WORK INSTRUCTIONS | Exactly and only the lines below from the one containing "SONAR2 pin ECHO: B7 -> A12" down to the one containing "TFT2 pin RES: C15 -> A15" are wanted, both included; please exclude every picture.

******

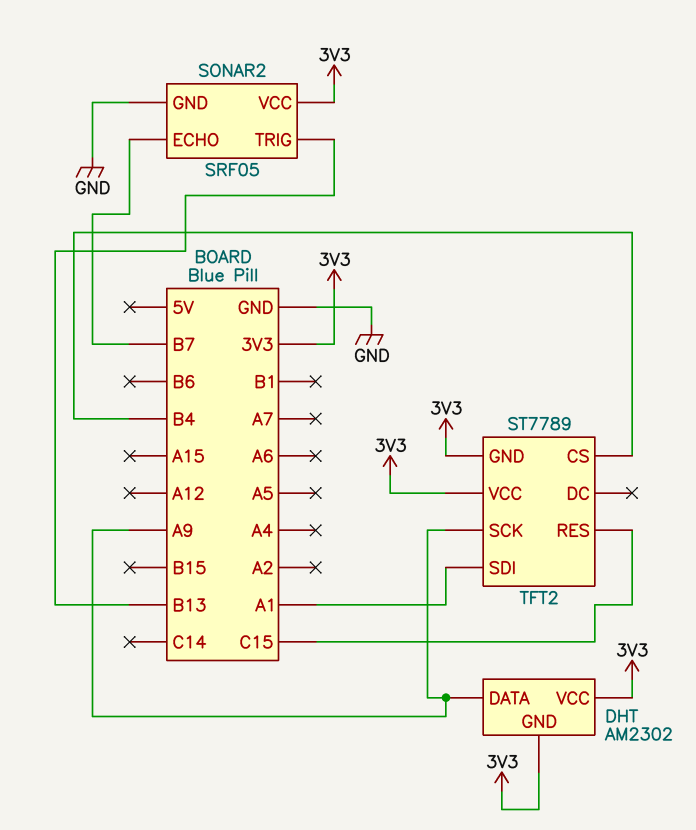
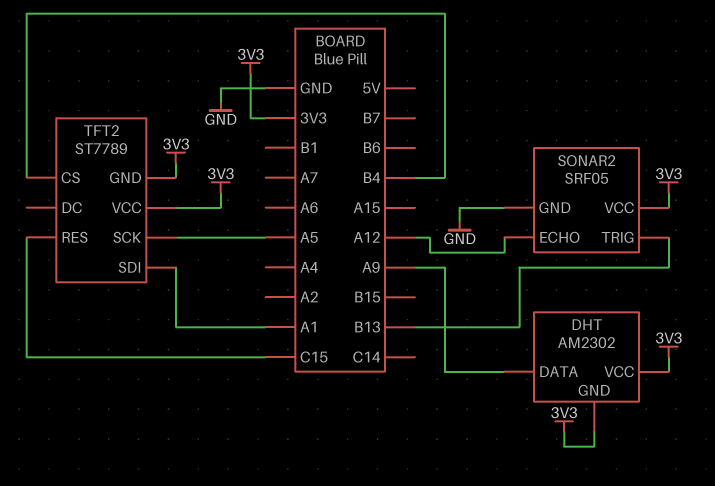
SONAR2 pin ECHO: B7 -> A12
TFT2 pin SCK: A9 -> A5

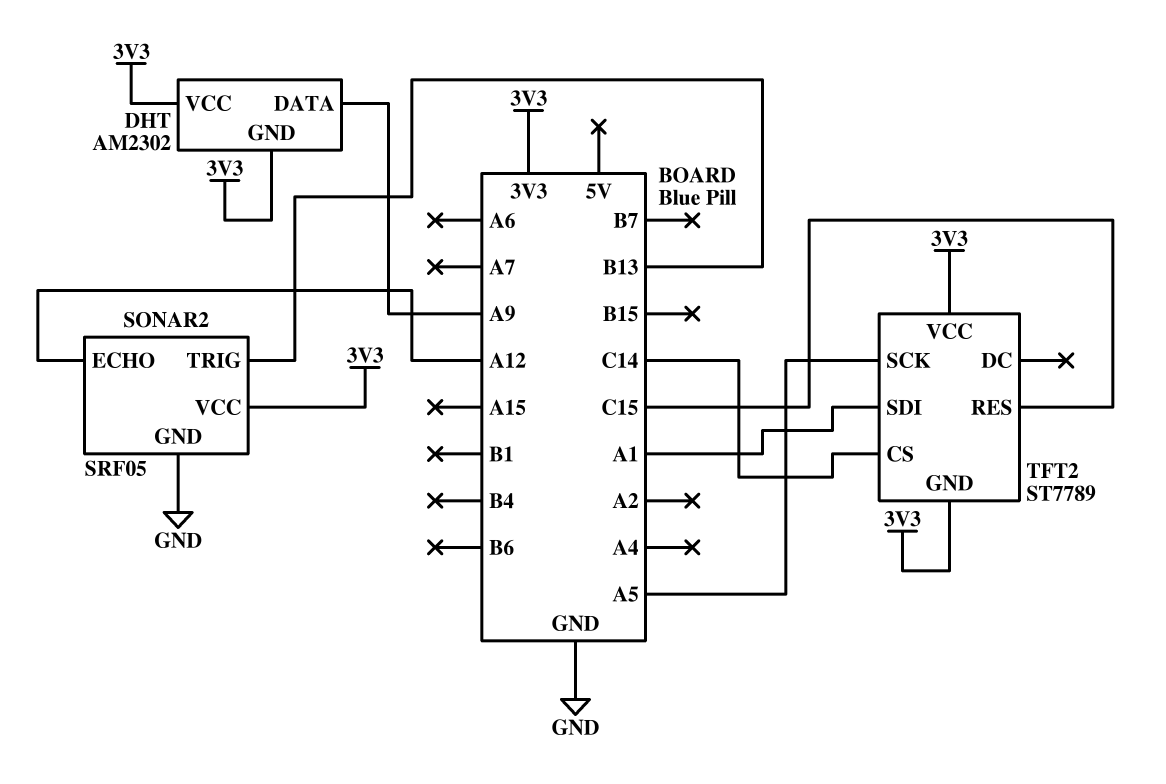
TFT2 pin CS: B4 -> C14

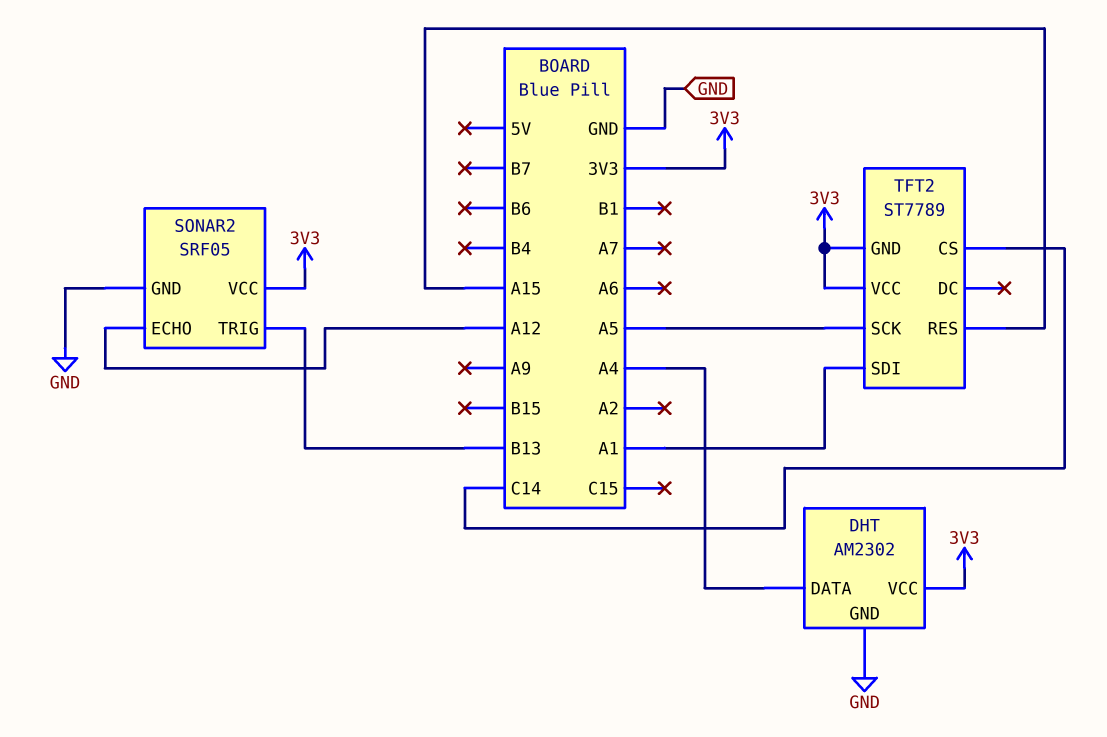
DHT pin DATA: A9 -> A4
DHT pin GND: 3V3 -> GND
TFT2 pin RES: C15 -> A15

******

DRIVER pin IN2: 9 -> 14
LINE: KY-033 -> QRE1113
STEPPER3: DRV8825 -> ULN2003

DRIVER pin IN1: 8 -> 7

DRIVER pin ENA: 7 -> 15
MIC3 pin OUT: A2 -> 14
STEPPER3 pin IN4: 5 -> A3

******

TASK RESULT |
SONAR2 pin ECHO: B7 -> A12
TFT2 pin SCK: A9 -> A5

TFT2 pin CS: B4 -> C14

DHT pin DATA: A9 -> A4
DHT pin GND: 3V3 -> GND
TFT2 pin RES: C15 -> A15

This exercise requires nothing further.